▶ **Exercise goal**: Output exactly the lines that run from the start of the records to the line with "(559, 275) = (668, 283): red", counting both ends, and skip the pictures.

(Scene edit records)

-- Opening Marker --

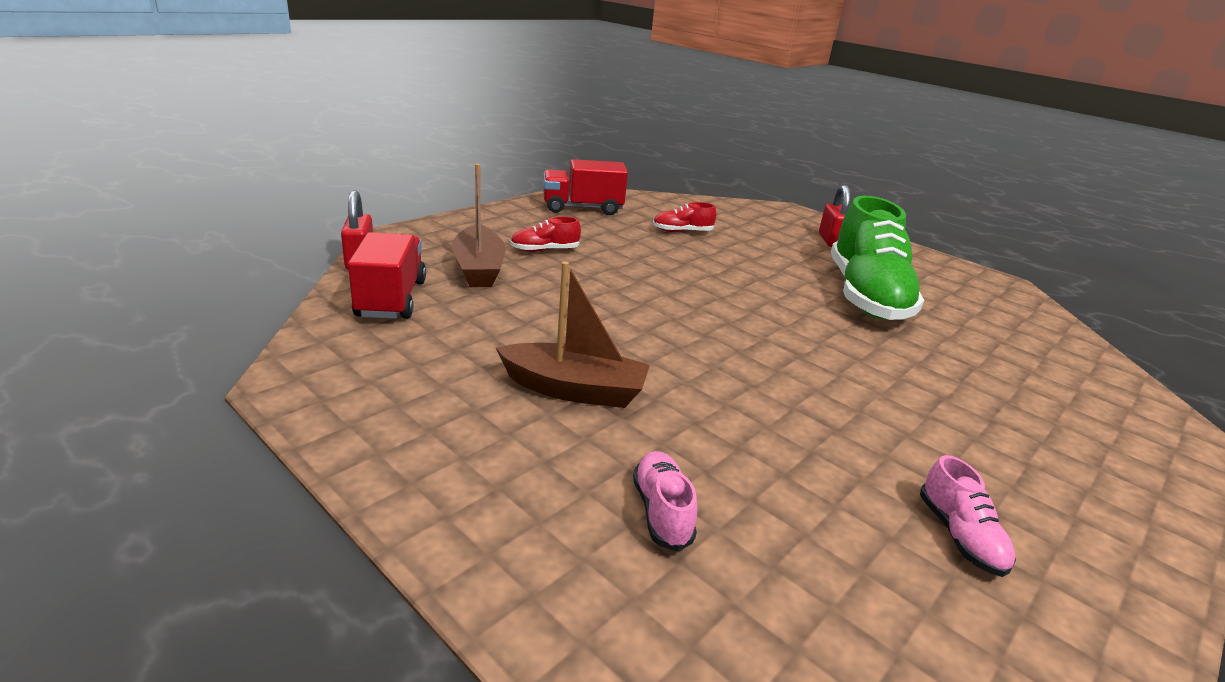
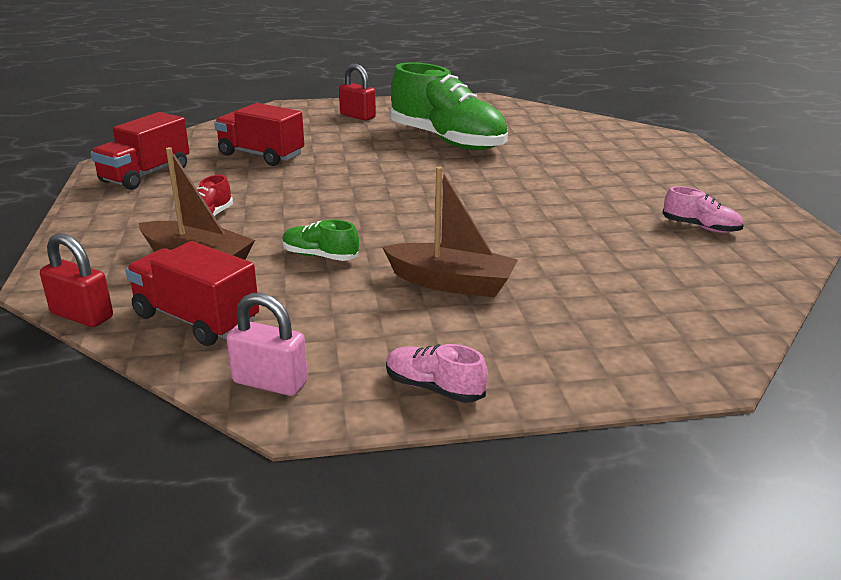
camera: 50 degrees left, 0 degrees up
(324, 358) = (270, 382): none -> pink padlock
(545, 312) = (320, 256): none -> green shoe
(575, 390) = (451, 283): brown boat -> brown boat turned 60 degrees clockwise
(661, 511) = (616, 301): pink shoe -> pink shoe (434, 388)
(682, 231) = (261, 155): red shoe -> red truck

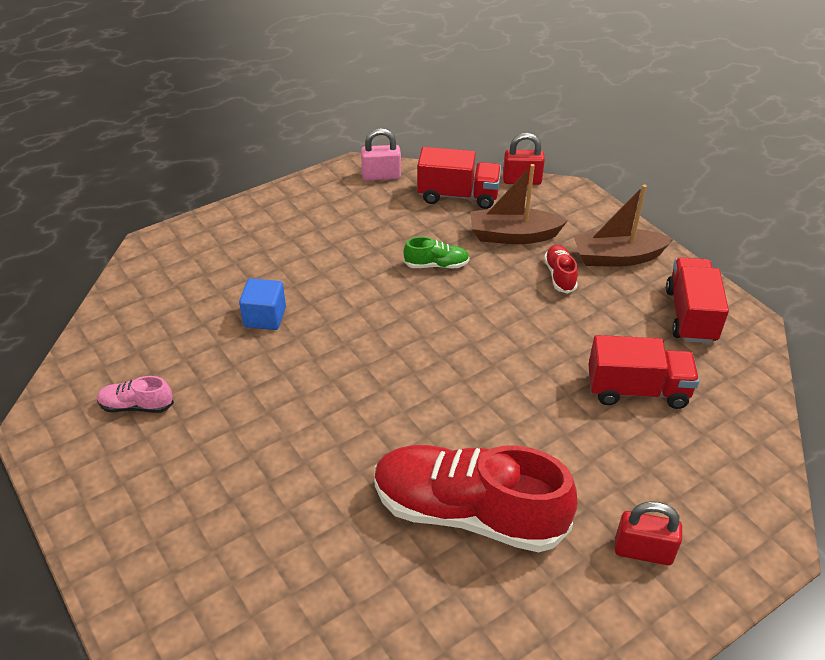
camera: 155 degrees right, 15 degrees up
(434, 388) = (298, 195): pink shoe -> none
(447, 141) = (468, 513): green shoe -> red shoe
(451, 283) = (328, 268): brown boat -> brown boat (617, 257)
(551, 258) = (265, 317): none -> blue cube

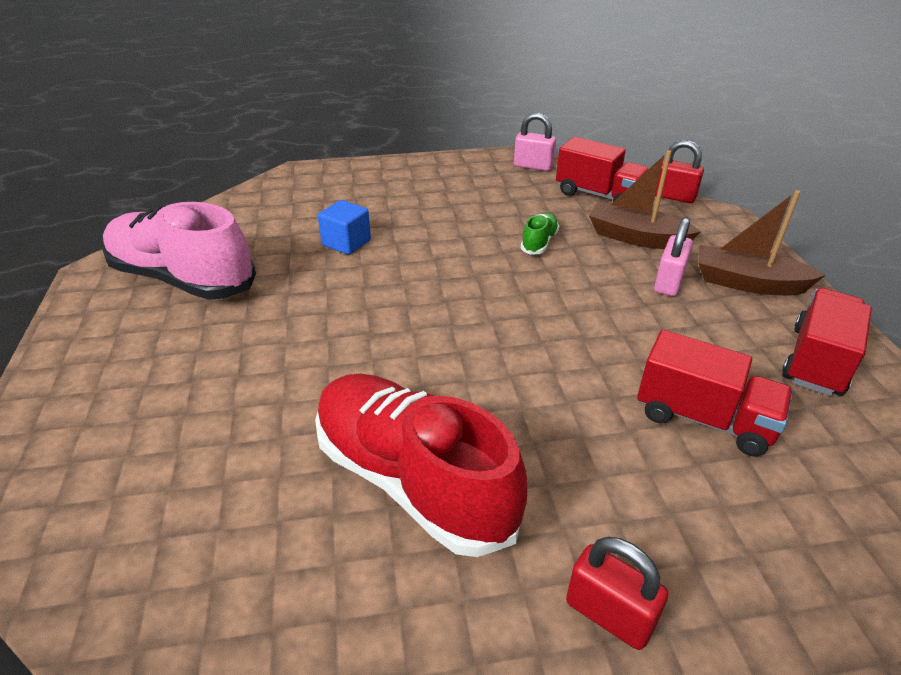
camera: 25 degrees right, 5 degrees down
(136, 406) = (183, 279): pink shoe -> pink shoe, size x2.37
(436, 265) = (539, 242): green shoe -> green shoe turned 90 degrees counterclockwise
(559, 275) = (668, 283): red shoe -> pink padlock

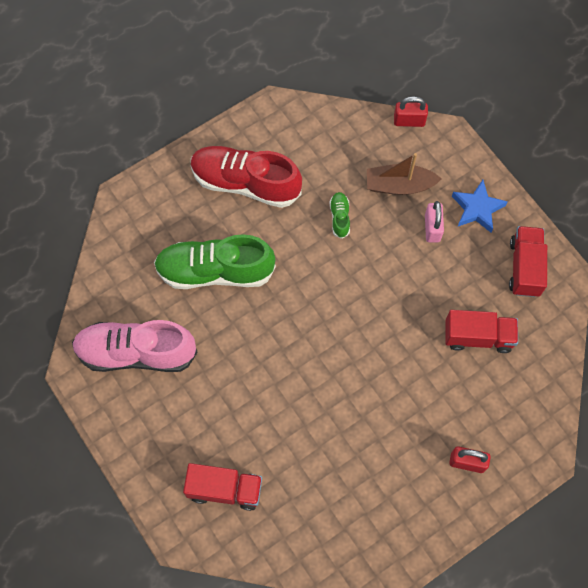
camera: 25 degrees left, 30 degrees up
(346, 243) = (215, 271): blue cube -> green shoe
(413, 480) = (360, 436): red shoe -> red shoe (245, 183)
(533, 166) = (294, 116): pink padlock -> none
(598, 195) = (357, 140): red truck -> red truck (225, 489)
(747, 283) = (477, 209): brown boat -> blue star

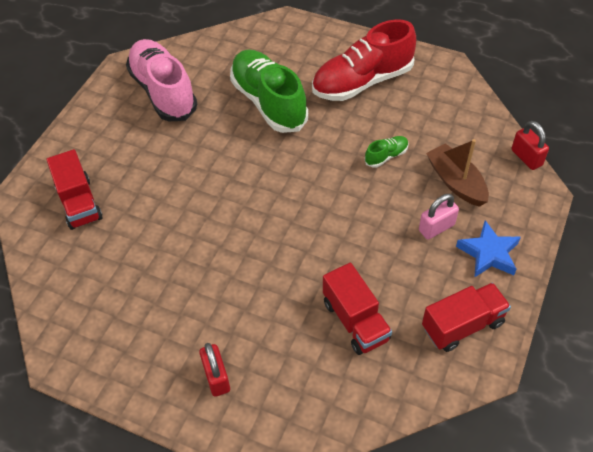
camera: 60 degrees right, 15 degrees down
(245, 183) = (362, 82): red shoe -> red shoe turned 105 degrees counterclockwise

-- Closing Marker --

▶ **Task result**:
camera: 50 degrees left, 0 degrees up
(324, 358) = (270, 382): none -> pink padlock
(545, 312) = (320, 256): none -> green shoe
(575, 390) = (451, 283): brown boat -> brown boat turned 60 degrees clockwise
(661, 511) = (616, 301): pink shoe -> pink shoe (434, 388)
(682, 231) = (261, 155): red shoe -> red truck

camera: 155 degrees right, 15 degrees up
(434, 388) = (298, 195): pink shoe -> none
(447, 141) = (468, 513): green shoe -> red shoe
(451, 283) = (328, 268): brown boat -> brown boat (617, 257)
(551, 258) = (265, 317): none -> blue cube

camera: 25 degrees right, 5 degrees down
(136, 406) = (183, 279): pink shoe -> pink shoe, size x2.37
(436, 265) = (539, 242): green shoe -> green shoe turned 90 degrees counterclockwise
(559, 275) = (668, 283): red shoe -> pink padlock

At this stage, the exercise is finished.